→ Brief: Everything from the line containing "in_first: [713, 399]" through the line containing "in_second: [699, 458]" should be repeated exactly, and nothing else from the data.
>>>
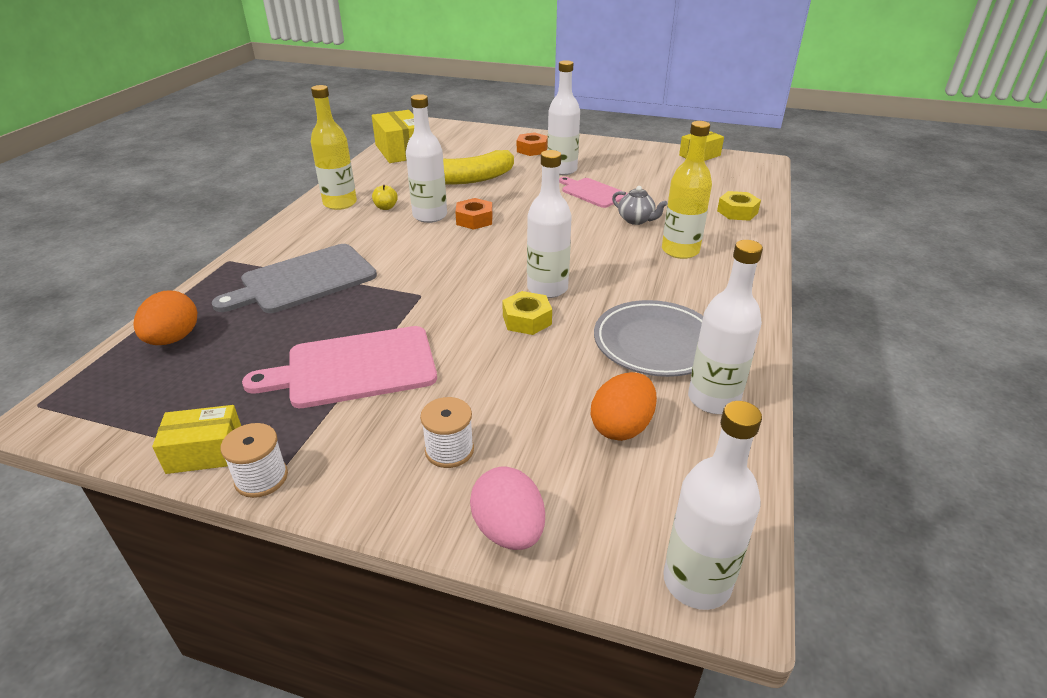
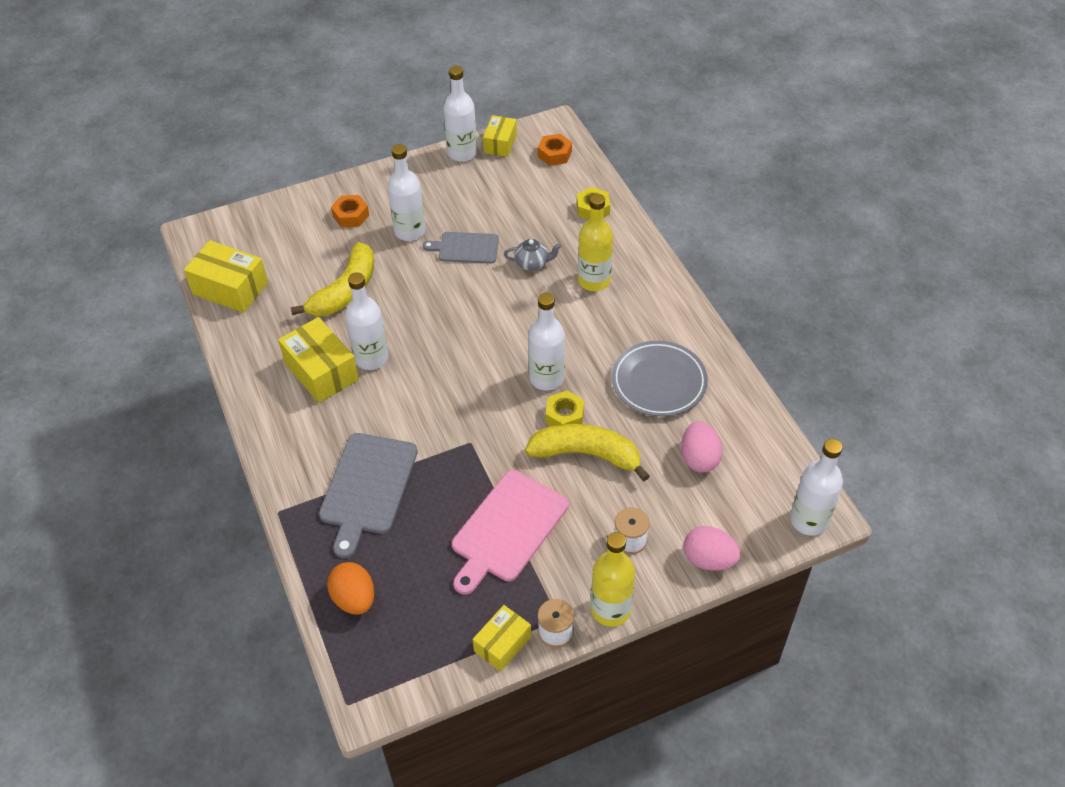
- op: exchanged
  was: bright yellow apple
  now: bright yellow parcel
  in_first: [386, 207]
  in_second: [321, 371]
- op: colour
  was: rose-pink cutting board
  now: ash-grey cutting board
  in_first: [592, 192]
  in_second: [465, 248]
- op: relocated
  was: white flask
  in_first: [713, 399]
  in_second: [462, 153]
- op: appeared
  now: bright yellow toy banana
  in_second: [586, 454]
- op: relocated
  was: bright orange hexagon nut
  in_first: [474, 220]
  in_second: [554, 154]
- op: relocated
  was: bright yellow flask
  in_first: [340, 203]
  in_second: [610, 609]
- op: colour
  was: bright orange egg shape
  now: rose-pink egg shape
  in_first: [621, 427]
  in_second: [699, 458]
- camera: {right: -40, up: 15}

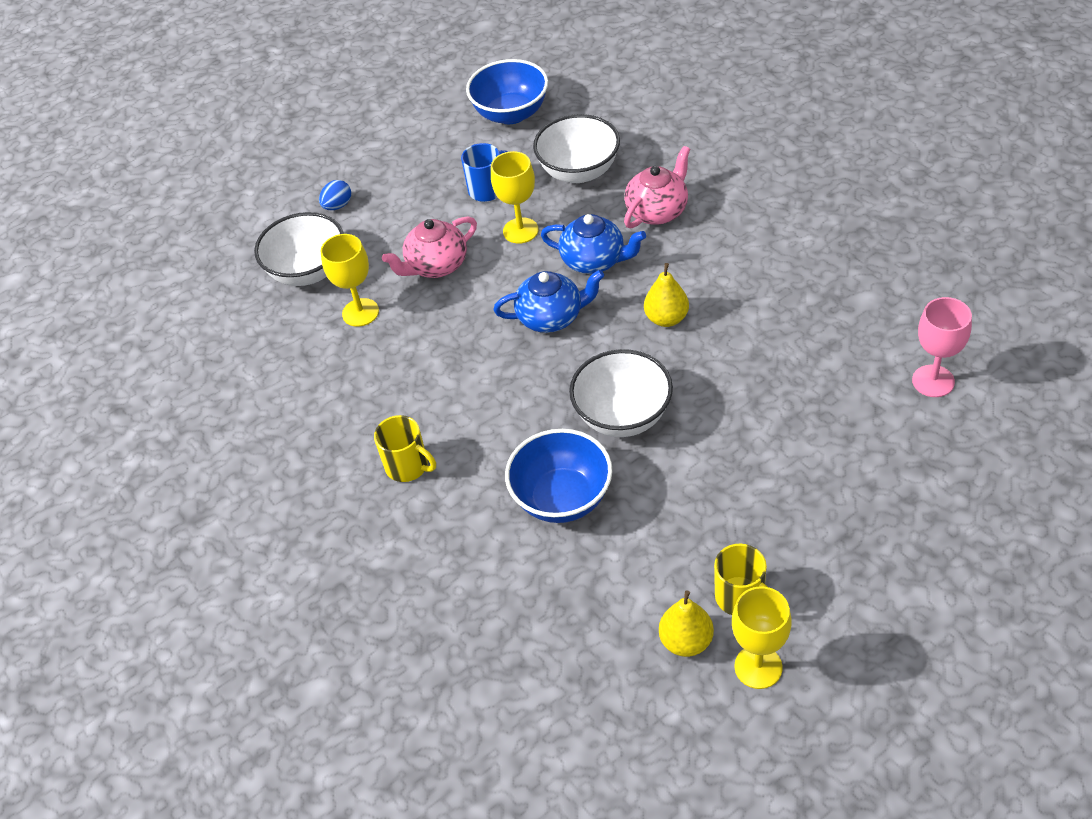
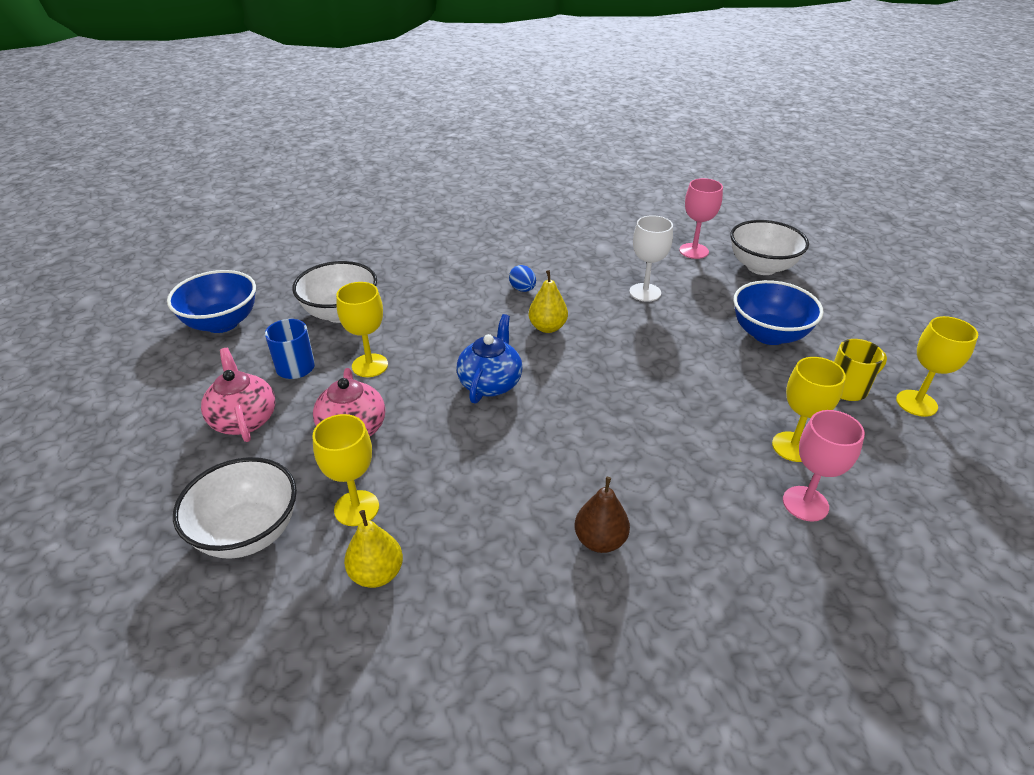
- op: relocated
  was: rose-pink tea pot
  in_first: [658, 211]
  in_second: [244, 419]
- op: relocated
  was: bright yellow pear
  in_first: [686, 641]
  in_second: [377, 574]
- op: relocated
  was: royal blue egg shape
  in_first: [338, 206]
  in_second: [522, 289]
- op: exchanged
  was: bright yellow mug
  now: russet pear
  in_first: [408, 466]
  in_second: [600, 540]
- op: appeared
  now: white wine glass
  in_second: [645, 292]
- op: relocated
  was: white deep dish
  in_first: [623, 416]
  in_second: [761, 267]
- op: relocated
  was: royal blue deep dish
  in_first: [562, 498]
  in_second: [769, 334]
- op: appeared
  now: bright yellow wine glass
  in_second: [793, 447]
- op: appeared
  now: rose-pink wine glass
  in_second: [805, 503]
- op: missing
  was: royal blue tea pot
  in_first: [594, 261]
- camera: {right: -70, up: -10}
<<<
→ Written solution:
  in_first: [713, 399]
  in_second: [462, 153]
- op: appeared
  now: bright yellow toy banana
  in_second: [586, 454]
- op: relocated
  was: bright orange hexagon nut
  in_first: [474, 220]
  in_second: [554, 154]
- op: relocated
  was: bright yellow flask
  in_first: [340, 203]
  in_second: [610, 609]
- op: colour
  was: bright orange egg shape
  now: rose-pink egg shape
  in_first: [621, 427]
  in_second: [699, 458]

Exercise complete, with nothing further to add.